### PROBLEM DESCRIPTION
Identify all lines in the listing that include the word "brown", and copy them out.

### EXCERPTED RECORDS
>>>>
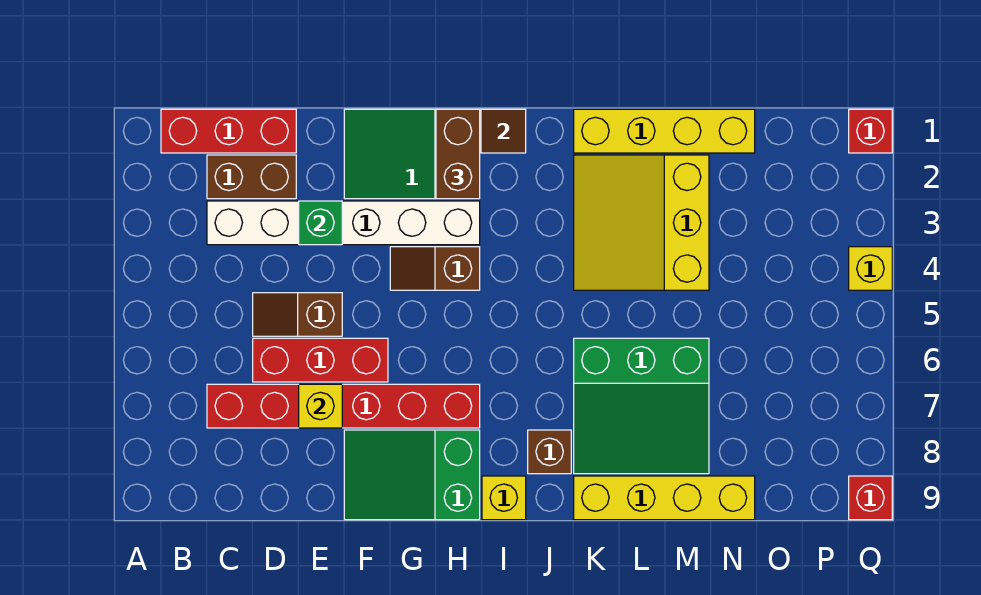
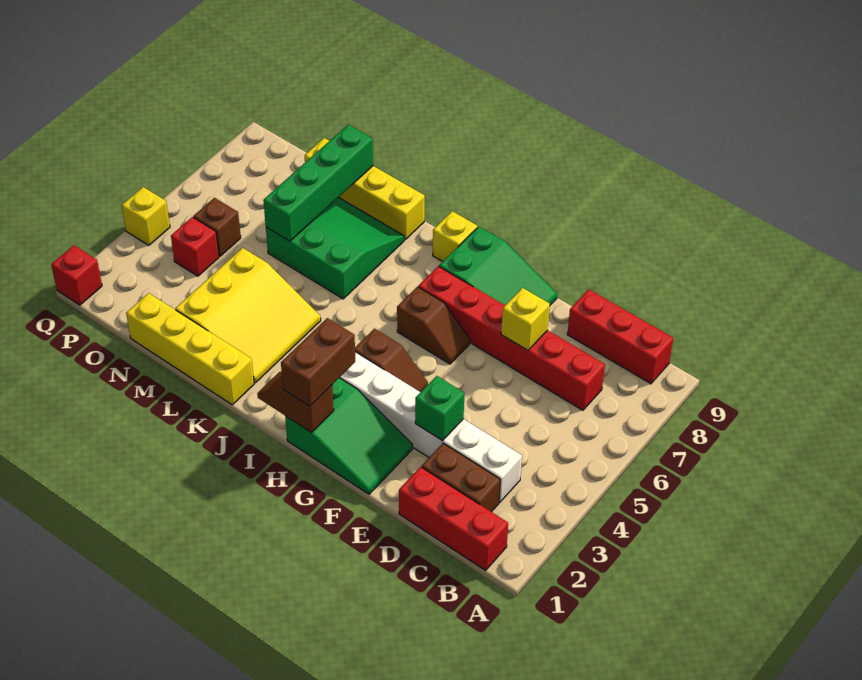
brown slope D5:E5 level 1 top E -> brown slope G6:H6 level 1 top H
red brick D6:F6 level 1 -> red brick B9:D9 level 1
brown brick J8 level 1 -> brown brick O5 level 1
none -> green brick M6:M9 level 2
red brick Q9 level 1 -> red brick O4 level 1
<<<<
### WRITTEN RESPONSE
brown slope D5:E5 level 1 top E -> brown slope G6:H6 level 1 top H
brown brick J8 level 1 -> brown brick O5 level 1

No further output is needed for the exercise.